### What to work on:
Report each line from the entries in which "brush" can be found.
————————
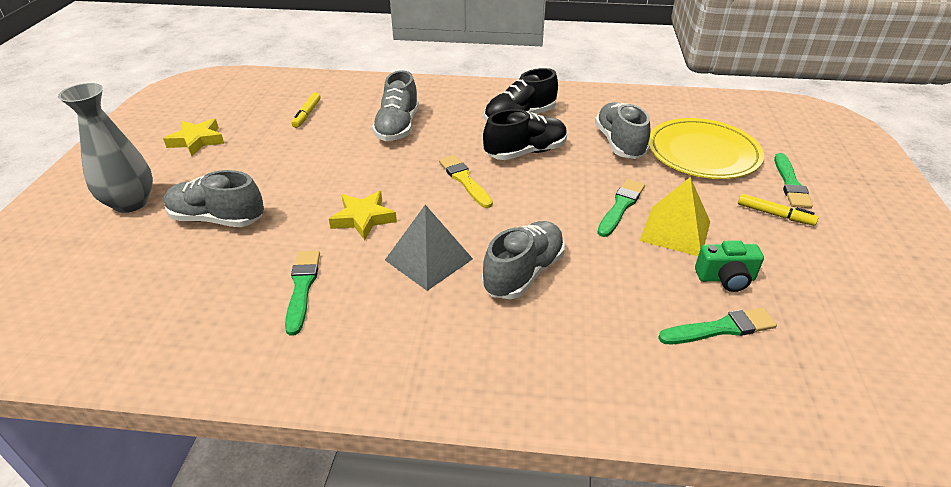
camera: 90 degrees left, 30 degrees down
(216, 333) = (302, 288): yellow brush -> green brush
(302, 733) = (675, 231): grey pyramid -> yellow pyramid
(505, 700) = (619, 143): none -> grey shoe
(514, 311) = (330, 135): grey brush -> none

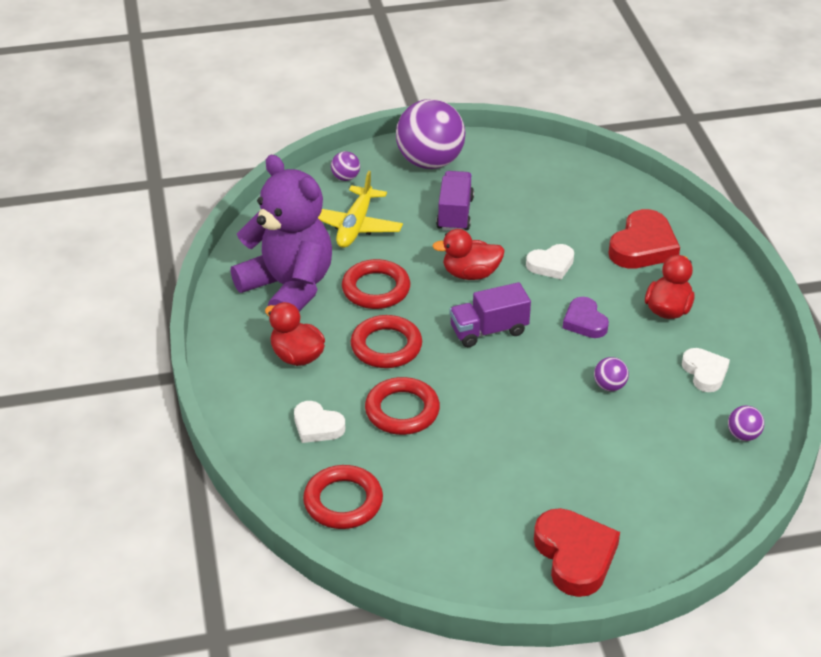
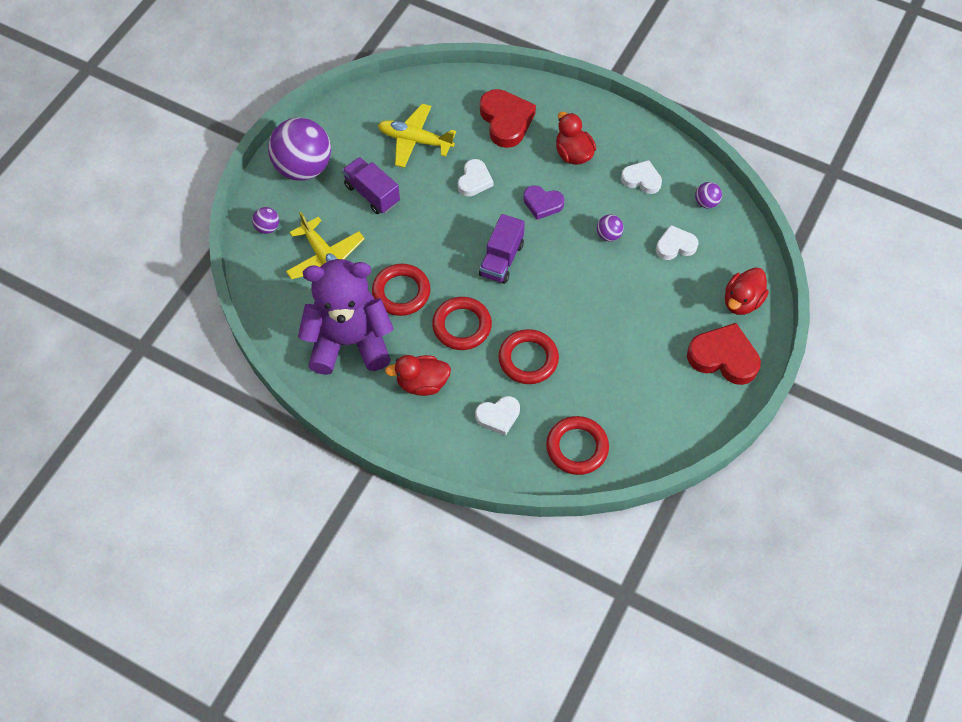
camera: 50 degrees left, 20 degrees up
(470, 274) = (439, 229): red duck -> red duck (742, 301)
(544, 206) = (415, 140): none -> yellow plane
(661, 441) = (675, 246): none -> white heart

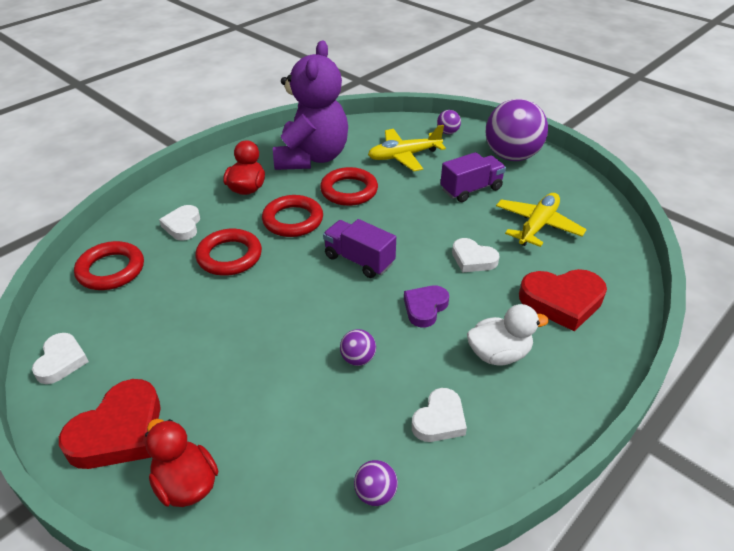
camera: 105 degrees right, 20 degrees down
(573, 154) = (498, 354): red duck -> white duck
(675, 246) = (313, 428): white heart -> white heart (61, 361)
————————
### Task result:
(216, 333) = (302, 288): yellow brush -> green brush
(514, 311) = (330, 135): grey brush -> none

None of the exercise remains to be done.